*** Record set Section Begins ***

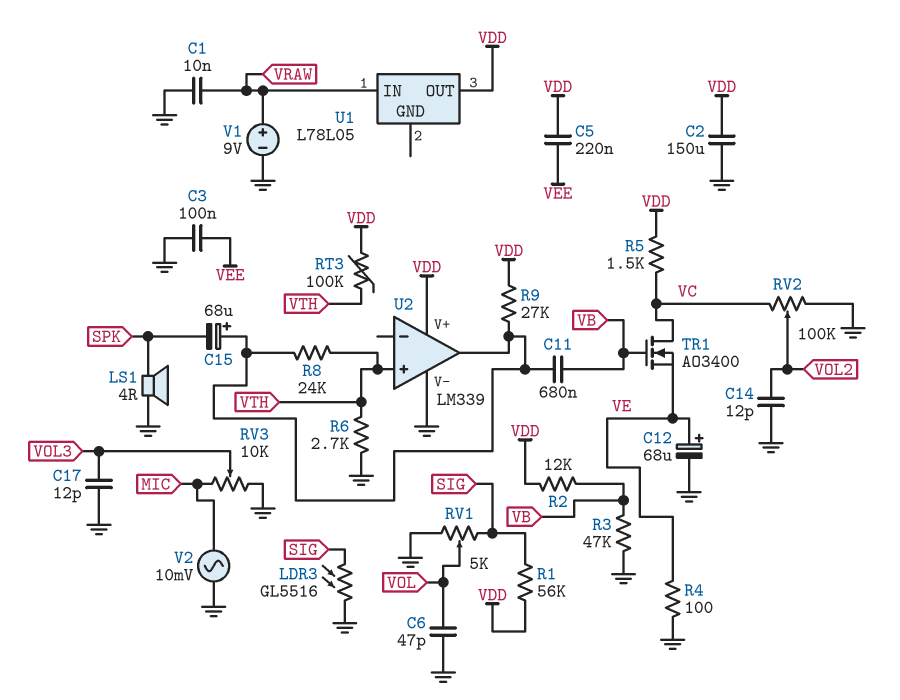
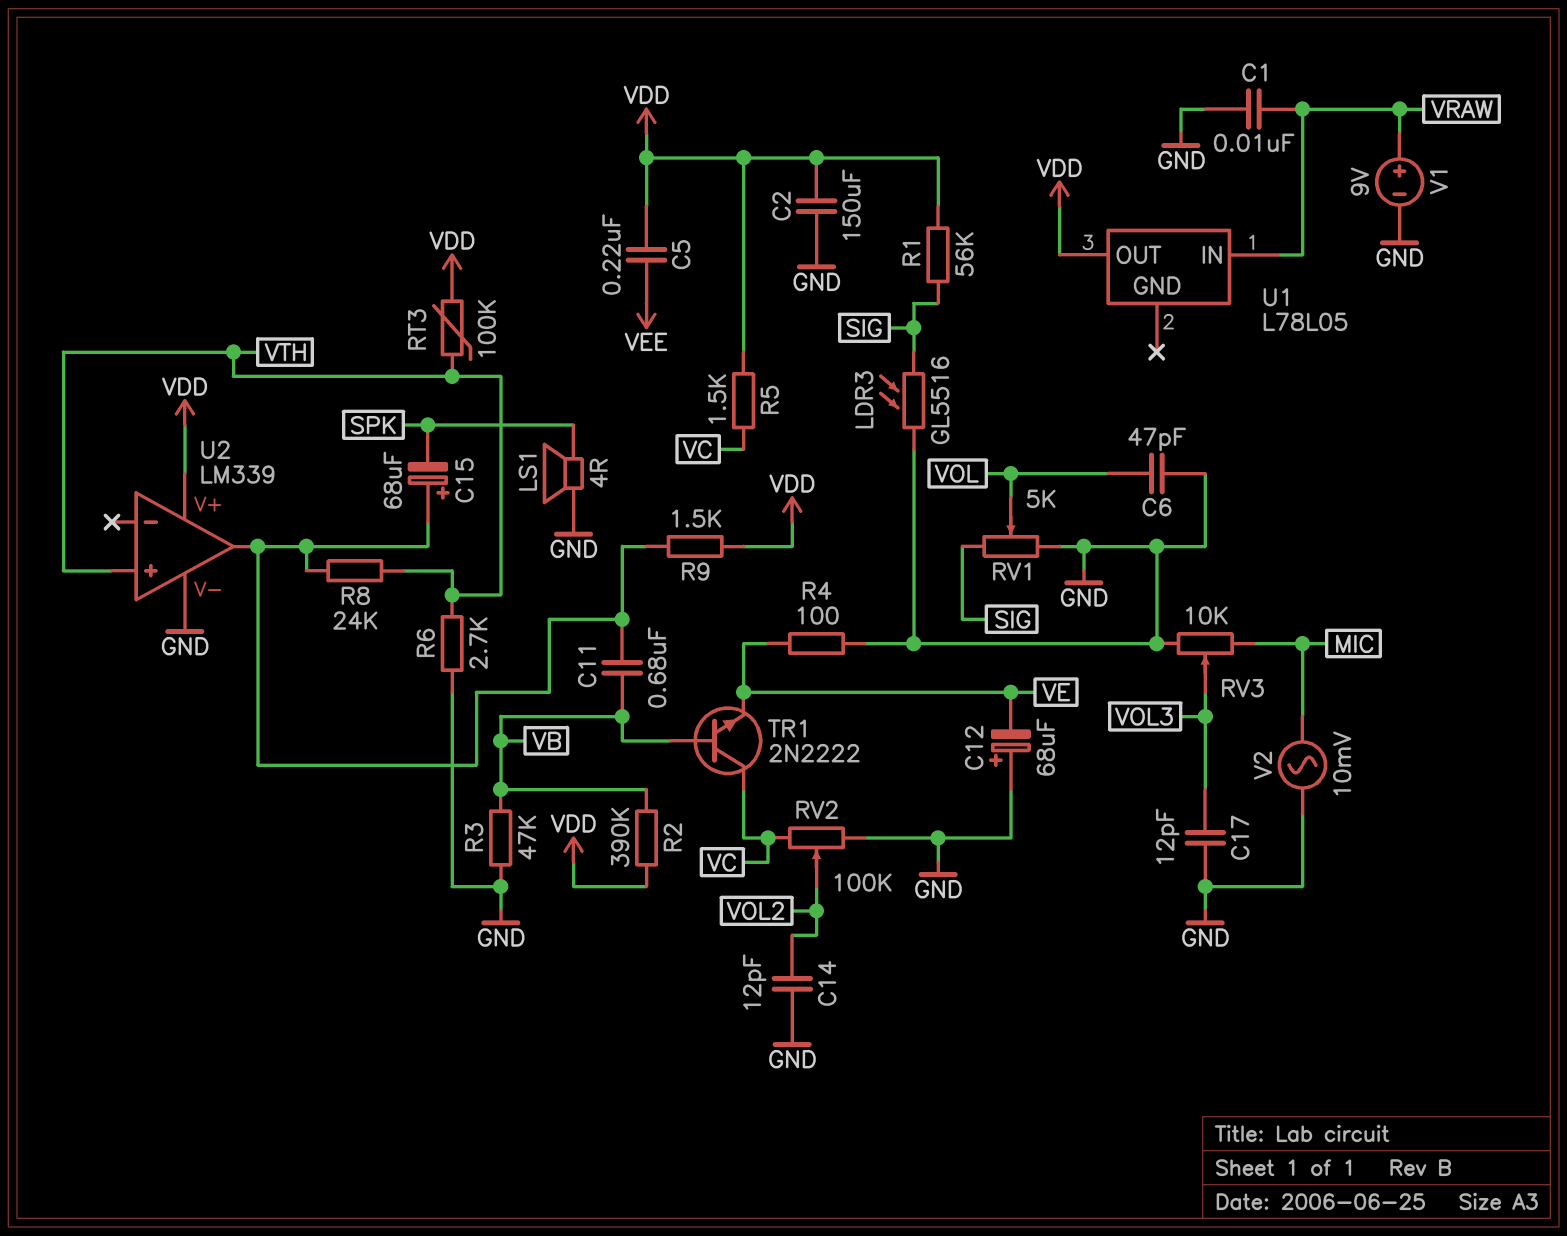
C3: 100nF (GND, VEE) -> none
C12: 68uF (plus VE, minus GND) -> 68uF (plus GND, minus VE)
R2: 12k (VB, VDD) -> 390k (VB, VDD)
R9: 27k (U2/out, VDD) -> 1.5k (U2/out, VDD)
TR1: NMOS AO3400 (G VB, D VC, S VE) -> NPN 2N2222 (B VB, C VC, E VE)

*** Record set Section Ends ***

Work required. Leave out all pictures, then copy the remaining material exactly.

Response box.
C3: 100nF (GND, VEE) -> none
C12: 68uF (plus VE, minus GND) -> 68uF (plus GND, minus VE)
R2: 12k (VB, VDD) -> 390k (VB, VDD)
R9: 27k (U2/out, VDD) -> 1.5k (U2/out, VDD)
TR1: NMOS AO3400 (G VB, D VC, S VE) -> NPN 2N2222 (B VB, C VC, E VE)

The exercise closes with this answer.